### TO DO:
The answer must consist solely of the lines from the line with "V1: 3.3V (plus" to the end of the data below, transcribed exactly and with no pictures.
##### DATA TO PROCESS
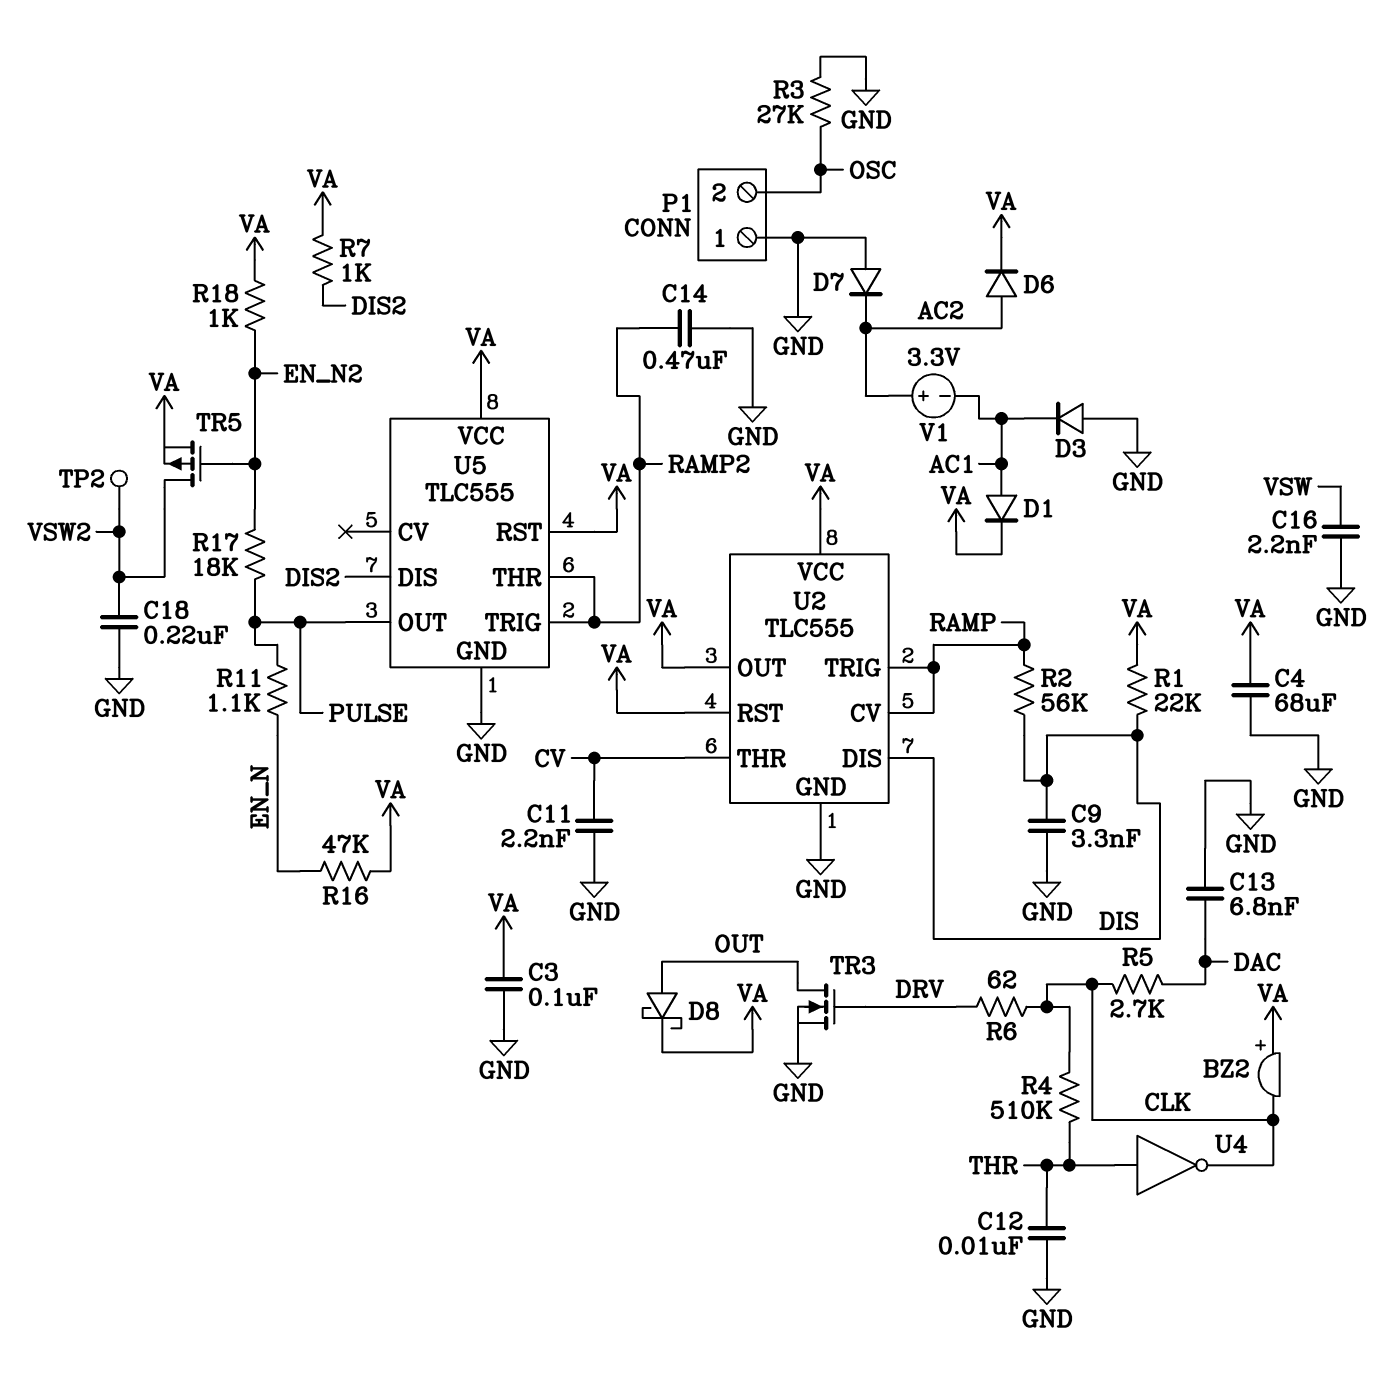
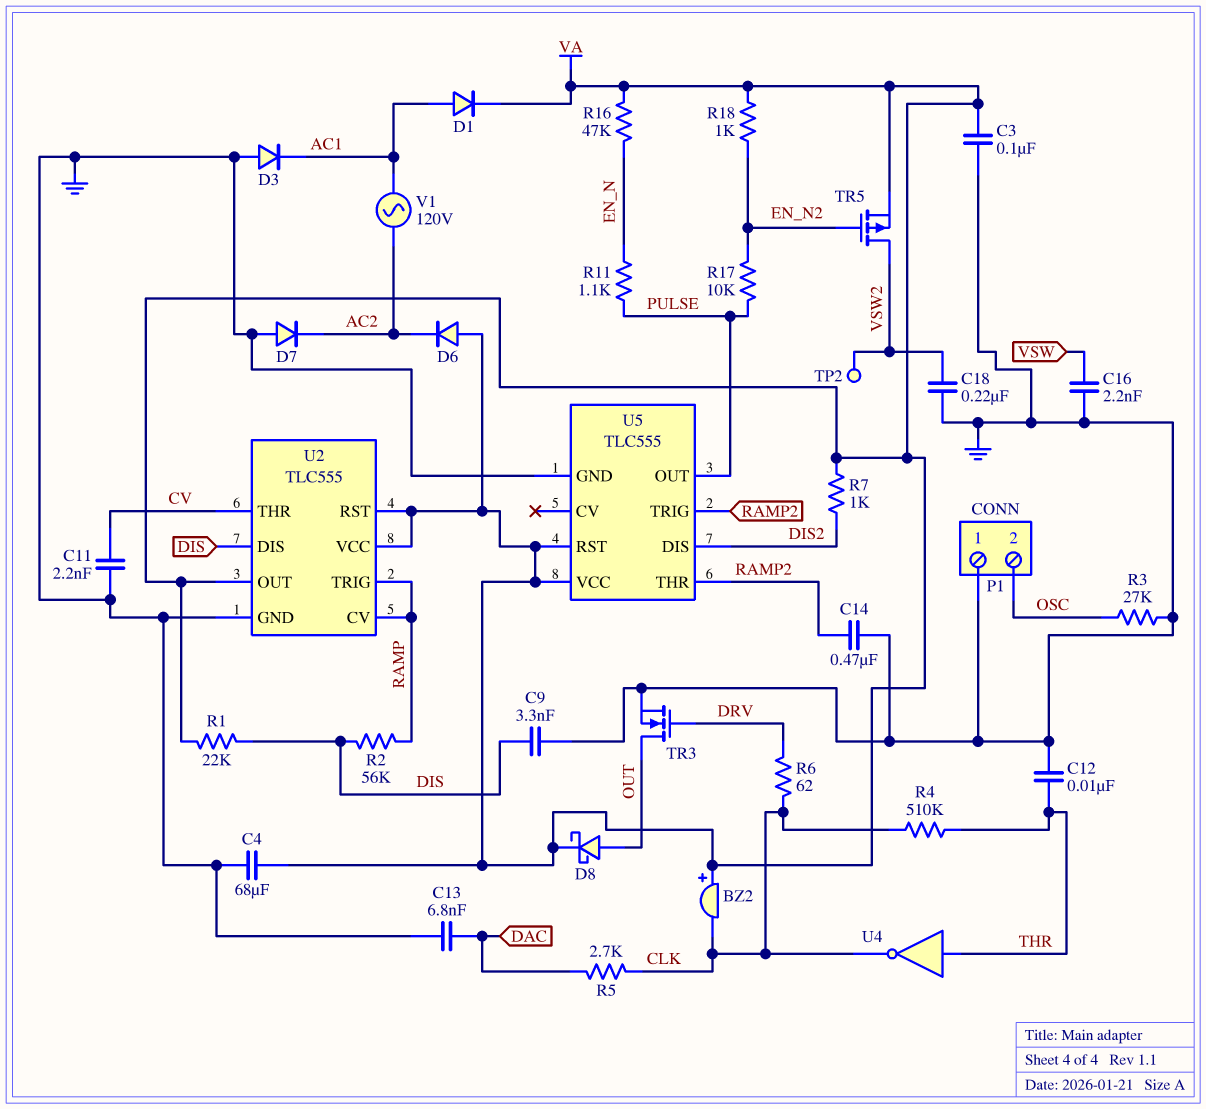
D6: diode (A AC2, K VA) -> diode (A VA, K AC2)
R17: 18k (EN_N2, PULSE) -> 10k (EN_N2, PULSE)
V1: 3.3V (plus AC2, minus AC1) -> AC 120V (AC1, AC2)

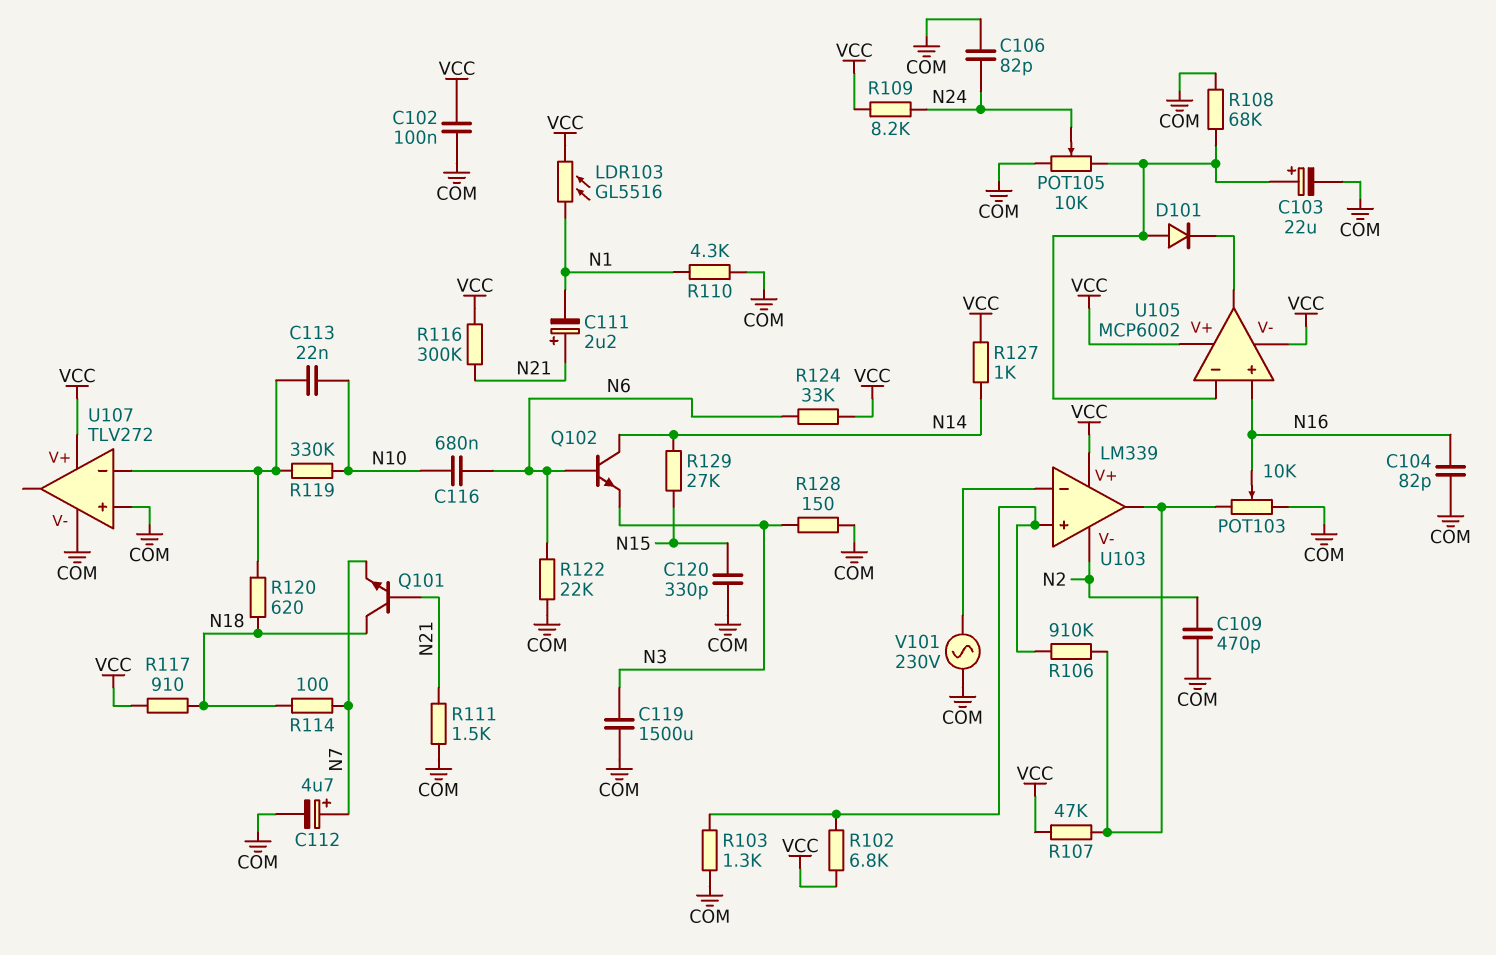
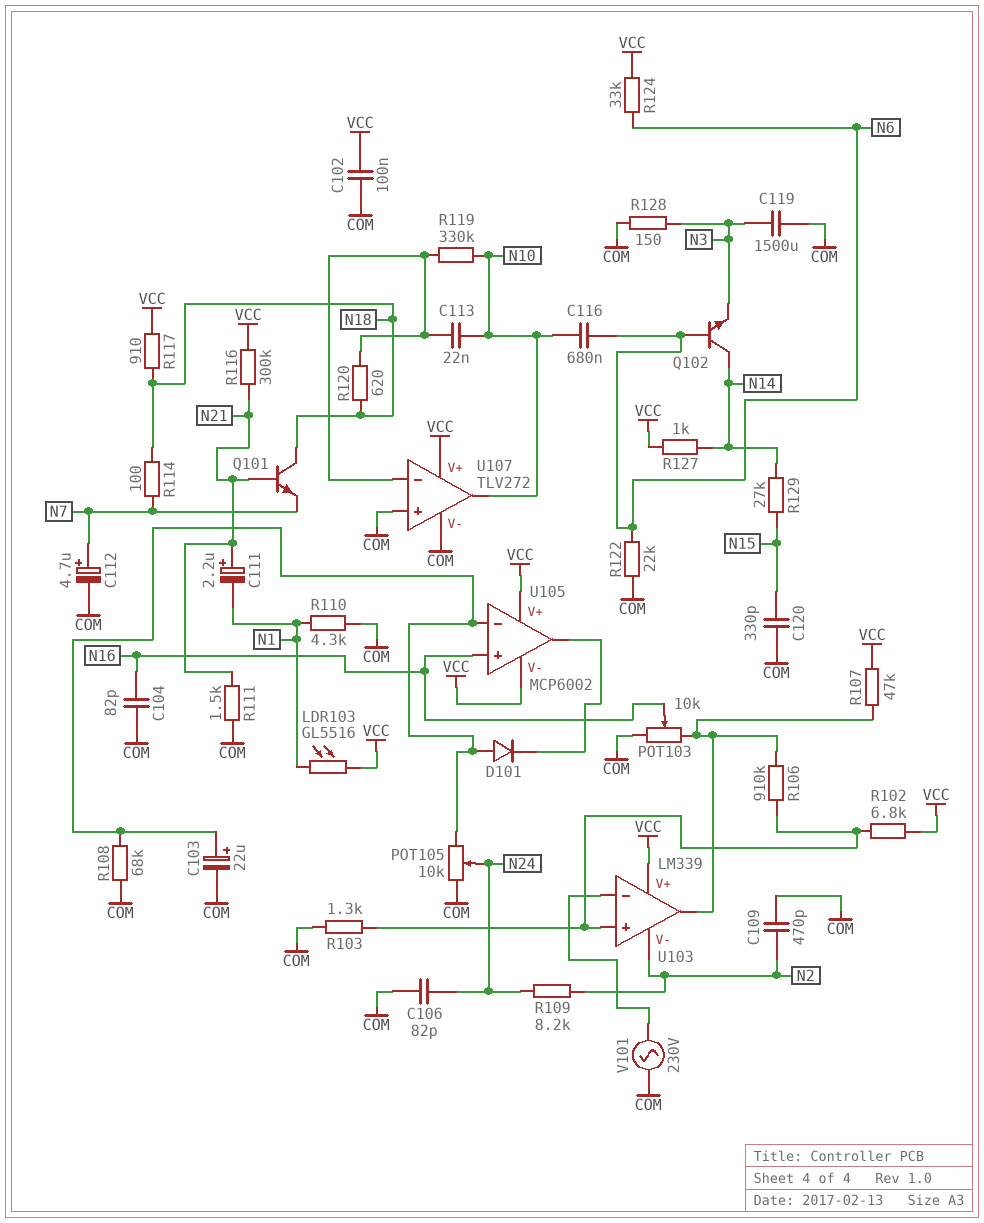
R109: 8.2k (N24, VCC) -> 8.2k (N2, N24)
U107 pin out: none -> N10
##########
### YOUR RESPONSE:
V1: 3.3V (plus AC2, minus AC1) -> AC 120V (AC1, AC2)

R109: 8.2k (N24, VCC) -> 8.2k (N2, N24)
U107 pin out: none -> N10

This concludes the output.